● **TASK ITEM**: Exactly as written, print every line of the listing below and omit its pictures.

● **GIVEN MATERIAL**:
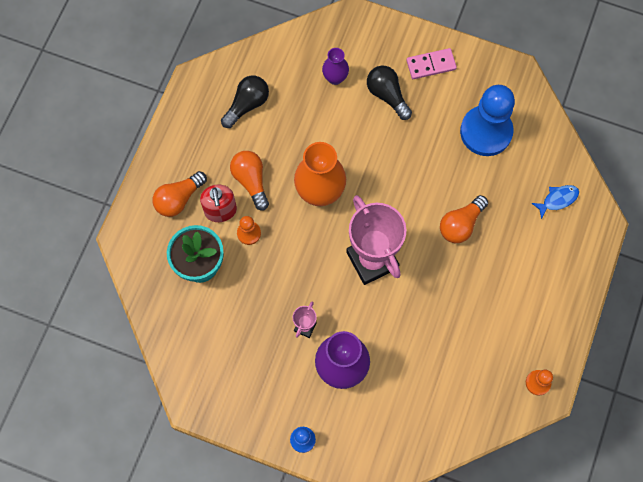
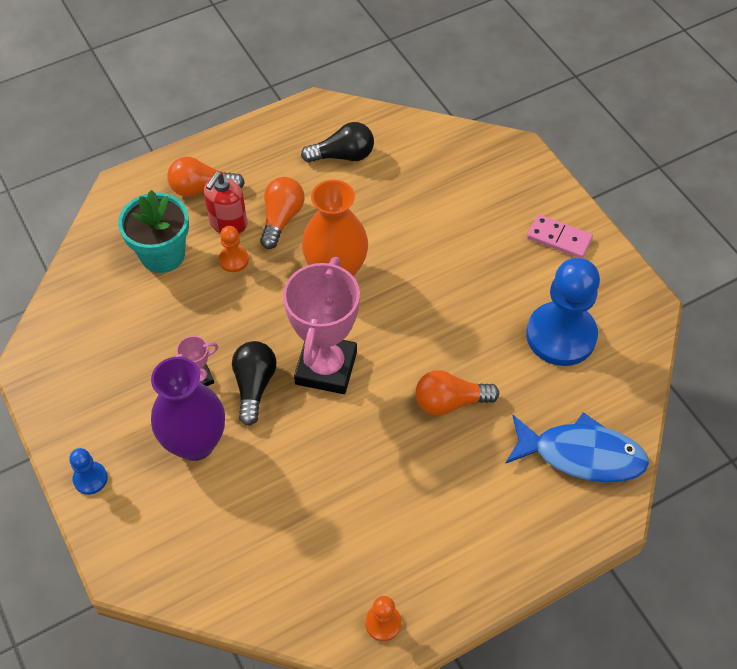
camera: 40 degrees right, 15 degrees down
purple vase [322,48,349,85] -> none
black light bulb [367,65,412,120] -> black light bulb moved to [232,341,276,426]
blue fish [532,185,579,219] -> blue fish [505,412,649,483], size x2.01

● **TASK OUTPUT**:
camera: 40 degrees right, 15 degrees down
purple vase [322,48,349,85] -> none
black light bulb [367,65,412,120] -> black light bulb moved to [232,341,276,426]
blue fish [532,185,579,219] -> blue fish [505,412,649,483], size x2.01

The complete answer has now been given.